*** EXTRACTED DATA ***

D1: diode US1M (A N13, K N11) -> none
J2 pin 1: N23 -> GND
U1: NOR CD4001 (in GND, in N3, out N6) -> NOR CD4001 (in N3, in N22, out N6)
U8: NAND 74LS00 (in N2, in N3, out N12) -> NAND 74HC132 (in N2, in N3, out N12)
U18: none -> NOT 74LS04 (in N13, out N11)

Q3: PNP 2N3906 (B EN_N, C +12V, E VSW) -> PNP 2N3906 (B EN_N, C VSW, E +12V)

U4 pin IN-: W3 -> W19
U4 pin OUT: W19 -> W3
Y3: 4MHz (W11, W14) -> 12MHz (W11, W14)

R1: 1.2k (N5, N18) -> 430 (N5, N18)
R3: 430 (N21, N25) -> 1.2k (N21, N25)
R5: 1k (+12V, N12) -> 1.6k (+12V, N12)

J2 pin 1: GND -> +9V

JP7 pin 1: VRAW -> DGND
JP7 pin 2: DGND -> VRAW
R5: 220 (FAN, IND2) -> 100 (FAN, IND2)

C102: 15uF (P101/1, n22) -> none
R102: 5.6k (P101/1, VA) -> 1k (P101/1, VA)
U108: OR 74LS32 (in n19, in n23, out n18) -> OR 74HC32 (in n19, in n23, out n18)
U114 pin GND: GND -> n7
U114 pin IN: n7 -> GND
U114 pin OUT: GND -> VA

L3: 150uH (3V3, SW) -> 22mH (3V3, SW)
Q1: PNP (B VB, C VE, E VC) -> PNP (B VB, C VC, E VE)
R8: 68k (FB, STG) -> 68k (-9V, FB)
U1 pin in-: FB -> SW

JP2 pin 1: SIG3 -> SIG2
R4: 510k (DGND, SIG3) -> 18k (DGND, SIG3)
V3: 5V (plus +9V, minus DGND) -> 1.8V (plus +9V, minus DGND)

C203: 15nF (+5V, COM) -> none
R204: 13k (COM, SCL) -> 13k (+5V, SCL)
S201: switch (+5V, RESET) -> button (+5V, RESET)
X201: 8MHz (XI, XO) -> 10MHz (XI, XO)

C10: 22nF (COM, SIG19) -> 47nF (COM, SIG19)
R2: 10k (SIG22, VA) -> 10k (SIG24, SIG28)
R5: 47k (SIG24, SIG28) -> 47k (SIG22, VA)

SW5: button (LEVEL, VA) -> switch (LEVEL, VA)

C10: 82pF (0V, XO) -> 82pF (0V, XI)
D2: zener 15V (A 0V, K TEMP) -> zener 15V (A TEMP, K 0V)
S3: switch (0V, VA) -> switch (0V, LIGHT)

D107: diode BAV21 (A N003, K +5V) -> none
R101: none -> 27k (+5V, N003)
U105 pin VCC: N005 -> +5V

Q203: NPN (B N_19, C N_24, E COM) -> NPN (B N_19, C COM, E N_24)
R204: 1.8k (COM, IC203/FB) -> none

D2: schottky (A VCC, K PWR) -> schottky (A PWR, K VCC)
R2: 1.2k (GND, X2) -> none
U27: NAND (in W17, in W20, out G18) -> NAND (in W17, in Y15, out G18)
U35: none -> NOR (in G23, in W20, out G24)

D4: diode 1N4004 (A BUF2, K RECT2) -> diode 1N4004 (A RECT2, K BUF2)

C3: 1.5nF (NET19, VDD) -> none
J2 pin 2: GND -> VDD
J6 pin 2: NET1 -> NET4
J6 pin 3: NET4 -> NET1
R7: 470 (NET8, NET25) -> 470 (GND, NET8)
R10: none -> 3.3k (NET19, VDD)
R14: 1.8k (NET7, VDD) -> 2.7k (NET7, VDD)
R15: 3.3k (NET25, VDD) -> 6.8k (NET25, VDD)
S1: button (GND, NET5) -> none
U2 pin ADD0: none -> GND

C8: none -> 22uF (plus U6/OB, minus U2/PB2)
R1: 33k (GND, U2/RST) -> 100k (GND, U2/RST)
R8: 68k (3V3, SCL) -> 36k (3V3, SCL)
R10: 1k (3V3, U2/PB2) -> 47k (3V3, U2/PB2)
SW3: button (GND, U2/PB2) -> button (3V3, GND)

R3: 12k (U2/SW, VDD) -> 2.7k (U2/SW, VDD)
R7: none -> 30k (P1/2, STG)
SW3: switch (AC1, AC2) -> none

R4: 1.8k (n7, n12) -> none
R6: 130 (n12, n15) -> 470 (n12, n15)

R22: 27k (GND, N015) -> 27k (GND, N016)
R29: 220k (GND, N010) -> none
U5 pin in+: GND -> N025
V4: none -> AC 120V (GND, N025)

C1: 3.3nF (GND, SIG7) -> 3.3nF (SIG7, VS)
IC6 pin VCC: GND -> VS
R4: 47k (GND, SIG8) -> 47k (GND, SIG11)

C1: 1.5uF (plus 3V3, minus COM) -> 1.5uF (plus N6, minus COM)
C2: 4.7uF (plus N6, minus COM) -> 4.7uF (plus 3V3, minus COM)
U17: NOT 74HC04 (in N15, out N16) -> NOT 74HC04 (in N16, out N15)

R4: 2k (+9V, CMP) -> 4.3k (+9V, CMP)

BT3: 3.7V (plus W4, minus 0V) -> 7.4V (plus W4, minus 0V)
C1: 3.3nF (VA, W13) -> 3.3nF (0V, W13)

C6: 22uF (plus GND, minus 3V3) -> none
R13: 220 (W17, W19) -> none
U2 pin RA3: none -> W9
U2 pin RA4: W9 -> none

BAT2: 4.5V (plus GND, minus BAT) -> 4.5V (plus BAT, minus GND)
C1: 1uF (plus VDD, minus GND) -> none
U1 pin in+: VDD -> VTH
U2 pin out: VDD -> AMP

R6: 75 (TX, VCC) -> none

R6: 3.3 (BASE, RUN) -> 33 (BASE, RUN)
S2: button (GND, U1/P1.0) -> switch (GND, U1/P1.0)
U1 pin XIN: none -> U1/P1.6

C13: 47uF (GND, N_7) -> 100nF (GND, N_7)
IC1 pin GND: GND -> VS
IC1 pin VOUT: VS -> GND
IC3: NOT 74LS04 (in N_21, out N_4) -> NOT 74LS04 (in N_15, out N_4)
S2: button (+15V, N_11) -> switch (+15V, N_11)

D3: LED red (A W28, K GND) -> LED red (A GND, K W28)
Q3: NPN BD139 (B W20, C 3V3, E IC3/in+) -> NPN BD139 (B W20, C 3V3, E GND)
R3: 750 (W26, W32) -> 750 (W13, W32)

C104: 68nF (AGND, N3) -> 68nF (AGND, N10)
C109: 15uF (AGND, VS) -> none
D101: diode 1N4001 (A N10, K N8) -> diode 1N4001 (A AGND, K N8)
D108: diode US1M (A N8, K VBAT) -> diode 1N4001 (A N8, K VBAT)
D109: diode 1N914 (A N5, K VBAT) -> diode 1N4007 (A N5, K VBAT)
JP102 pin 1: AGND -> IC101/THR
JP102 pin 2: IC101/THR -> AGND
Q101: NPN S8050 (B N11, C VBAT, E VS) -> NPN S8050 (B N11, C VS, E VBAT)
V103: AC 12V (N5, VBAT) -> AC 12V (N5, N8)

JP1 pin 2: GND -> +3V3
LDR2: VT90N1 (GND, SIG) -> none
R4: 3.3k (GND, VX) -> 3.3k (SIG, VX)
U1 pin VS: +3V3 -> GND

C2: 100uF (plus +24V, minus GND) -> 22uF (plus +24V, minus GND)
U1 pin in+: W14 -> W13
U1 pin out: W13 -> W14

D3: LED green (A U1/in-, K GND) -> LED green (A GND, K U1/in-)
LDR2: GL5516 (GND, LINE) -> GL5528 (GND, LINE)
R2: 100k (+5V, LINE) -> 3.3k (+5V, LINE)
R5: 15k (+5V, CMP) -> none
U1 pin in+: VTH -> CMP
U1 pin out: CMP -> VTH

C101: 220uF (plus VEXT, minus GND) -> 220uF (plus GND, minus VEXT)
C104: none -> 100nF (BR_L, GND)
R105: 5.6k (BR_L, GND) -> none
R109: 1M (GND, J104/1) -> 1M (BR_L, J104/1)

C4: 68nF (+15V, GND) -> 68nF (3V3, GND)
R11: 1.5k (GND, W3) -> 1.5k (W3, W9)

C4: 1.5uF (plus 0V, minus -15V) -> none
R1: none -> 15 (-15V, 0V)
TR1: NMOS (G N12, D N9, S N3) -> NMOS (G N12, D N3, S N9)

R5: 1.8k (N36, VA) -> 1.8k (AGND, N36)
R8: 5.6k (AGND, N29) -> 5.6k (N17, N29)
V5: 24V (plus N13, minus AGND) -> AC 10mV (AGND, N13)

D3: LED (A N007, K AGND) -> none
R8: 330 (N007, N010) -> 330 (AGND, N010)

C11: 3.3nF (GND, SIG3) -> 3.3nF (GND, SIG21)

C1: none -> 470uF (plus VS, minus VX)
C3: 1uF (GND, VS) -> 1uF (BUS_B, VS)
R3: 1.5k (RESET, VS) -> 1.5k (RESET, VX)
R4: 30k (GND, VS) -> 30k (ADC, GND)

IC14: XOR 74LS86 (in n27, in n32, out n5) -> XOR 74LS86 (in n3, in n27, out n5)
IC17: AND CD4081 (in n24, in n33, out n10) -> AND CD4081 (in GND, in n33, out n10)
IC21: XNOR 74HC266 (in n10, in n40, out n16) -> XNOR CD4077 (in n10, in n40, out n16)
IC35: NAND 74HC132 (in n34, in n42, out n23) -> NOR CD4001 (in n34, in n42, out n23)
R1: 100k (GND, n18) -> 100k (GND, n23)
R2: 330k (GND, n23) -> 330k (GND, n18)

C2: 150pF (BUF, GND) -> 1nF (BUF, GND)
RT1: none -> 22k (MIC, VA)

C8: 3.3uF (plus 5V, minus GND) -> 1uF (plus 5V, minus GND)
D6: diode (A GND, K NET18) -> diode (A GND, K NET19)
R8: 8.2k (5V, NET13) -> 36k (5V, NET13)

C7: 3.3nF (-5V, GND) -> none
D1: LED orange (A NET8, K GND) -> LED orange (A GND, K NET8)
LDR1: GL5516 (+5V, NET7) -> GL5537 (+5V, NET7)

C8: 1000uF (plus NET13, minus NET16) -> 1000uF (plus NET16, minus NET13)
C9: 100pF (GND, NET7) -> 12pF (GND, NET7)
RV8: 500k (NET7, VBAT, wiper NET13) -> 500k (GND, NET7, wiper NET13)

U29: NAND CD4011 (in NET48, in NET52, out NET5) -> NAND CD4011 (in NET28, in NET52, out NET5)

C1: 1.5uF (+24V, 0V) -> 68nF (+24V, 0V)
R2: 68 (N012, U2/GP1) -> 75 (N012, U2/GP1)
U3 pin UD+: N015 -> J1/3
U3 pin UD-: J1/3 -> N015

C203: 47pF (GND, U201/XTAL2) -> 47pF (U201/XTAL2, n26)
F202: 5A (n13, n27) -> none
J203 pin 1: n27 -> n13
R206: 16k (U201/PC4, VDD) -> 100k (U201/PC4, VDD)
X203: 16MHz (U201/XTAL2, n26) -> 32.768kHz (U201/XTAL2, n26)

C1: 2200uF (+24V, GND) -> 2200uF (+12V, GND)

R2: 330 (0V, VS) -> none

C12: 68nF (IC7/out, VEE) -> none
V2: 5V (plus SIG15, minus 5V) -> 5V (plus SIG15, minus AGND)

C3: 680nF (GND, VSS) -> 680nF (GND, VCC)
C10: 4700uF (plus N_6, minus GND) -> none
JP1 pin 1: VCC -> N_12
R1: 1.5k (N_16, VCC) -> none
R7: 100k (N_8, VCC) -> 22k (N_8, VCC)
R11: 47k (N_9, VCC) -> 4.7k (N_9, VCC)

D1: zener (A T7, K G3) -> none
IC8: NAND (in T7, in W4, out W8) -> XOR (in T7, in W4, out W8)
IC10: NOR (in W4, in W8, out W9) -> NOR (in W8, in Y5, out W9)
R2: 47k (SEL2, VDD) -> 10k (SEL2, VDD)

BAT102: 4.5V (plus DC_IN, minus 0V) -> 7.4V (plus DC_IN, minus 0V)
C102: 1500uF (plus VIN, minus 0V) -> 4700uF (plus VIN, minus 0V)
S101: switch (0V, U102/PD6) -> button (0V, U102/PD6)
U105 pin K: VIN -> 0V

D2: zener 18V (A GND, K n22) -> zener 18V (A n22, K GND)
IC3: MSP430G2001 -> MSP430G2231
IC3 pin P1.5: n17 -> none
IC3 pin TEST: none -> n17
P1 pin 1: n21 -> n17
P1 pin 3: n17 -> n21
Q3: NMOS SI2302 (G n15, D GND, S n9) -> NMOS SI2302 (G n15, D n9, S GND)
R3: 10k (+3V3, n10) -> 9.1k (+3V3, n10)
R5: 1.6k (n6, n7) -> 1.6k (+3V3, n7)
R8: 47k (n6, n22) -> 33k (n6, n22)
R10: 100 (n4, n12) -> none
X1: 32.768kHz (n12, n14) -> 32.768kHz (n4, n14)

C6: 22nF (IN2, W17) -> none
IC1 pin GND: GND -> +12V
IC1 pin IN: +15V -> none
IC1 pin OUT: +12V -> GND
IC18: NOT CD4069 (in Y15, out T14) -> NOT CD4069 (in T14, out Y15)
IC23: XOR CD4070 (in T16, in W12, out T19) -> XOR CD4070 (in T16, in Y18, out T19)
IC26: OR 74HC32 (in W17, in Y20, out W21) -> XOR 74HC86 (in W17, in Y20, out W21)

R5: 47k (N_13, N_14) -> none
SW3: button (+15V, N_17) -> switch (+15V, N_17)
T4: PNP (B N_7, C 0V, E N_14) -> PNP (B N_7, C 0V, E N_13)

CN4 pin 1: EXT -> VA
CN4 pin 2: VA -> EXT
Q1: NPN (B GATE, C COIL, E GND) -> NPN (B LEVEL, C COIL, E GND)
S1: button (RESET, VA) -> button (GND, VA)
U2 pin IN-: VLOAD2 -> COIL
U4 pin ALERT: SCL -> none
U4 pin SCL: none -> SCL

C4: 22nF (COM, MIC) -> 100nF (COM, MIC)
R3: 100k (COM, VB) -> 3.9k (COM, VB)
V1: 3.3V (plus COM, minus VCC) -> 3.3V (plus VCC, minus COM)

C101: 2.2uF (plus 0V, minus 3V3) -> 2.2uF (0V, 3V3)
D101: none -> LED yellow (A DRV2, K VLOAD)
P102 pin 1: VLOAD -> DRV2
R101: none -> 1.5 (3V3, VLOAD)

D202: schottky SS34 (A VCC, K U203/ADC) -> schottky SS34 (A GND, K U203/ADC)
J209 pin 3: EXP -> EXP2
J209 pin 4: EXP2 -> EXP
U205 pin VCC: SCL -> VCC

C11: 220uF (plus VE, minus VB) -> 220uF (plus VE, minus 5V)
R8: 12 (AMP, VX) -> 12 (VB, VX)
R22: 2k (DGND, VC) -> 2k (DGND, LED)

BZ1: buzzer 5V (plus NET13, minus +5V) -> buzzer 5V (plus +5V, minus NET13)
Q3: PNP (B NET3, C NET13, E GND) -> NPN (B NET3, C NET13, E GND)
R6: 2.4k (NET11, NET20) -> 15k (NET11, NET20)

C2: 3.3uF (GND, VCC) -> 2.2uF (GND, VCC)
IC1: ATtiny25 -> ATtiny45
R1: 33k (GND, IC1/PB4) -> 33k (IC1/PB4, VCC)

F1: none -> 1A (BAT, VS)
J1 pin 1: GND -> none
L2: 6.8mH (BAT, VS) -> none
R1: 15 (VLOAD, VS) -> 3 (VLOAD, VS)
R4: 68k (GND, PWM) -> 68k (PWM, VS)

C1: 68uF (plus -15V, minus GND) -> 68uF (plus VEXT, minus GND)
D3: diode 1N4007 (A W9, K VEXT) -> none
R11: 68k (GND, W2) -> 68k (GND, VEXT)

*** End of EXTRACTED DATA ***

◆ WORK TASK ◆
Copy out, exactly and alone, the lines of the entries above between the ones holding "U1 pin out: CMP -> VTH" and "R8: 330 (N007, N010) -> 330 (AGND, N010)", inclusive.

◆ RESULT OF THIS EXERCISE ◆
U1 pin out: CMP -> VTH

C101: 220uF (plus VEXT, minus GND) -> 220uF (plus GND, minus VEXT)
C104: none -> 100nF (BR_L, GND)
R105: 5.6k (BR_L, GND) -> none
R109: 1M (GND, J104/1) -> 1M (BR_L, J104/1)

C4: 68nF (+15V, GND) -> 68nF (3V3, GND)
R11: 1.5k (GND, W3) -> 1.5k (W3, W9)

C4: 1.5uF (plus 0V, minus -15V) -> none
R1: none -> 15 (-15V, 0V)
TR1: NMOS (G N12, D N9, S N3) -> NMOS (G N12, D N3, S N9)

R5: 1.8k (N36, VA) -> 1.8k (AGND, N36)
R8: 5.6k (AGND, N29) -> 5.6k (N17, N29)
V5: 24V (plus N13, minus AGND) -> AC 10mV (AGND, N13)

D3: LED (A N007, K AGND) -> none
R8: 330 (N007, N010) -> 330 (AGND, N010)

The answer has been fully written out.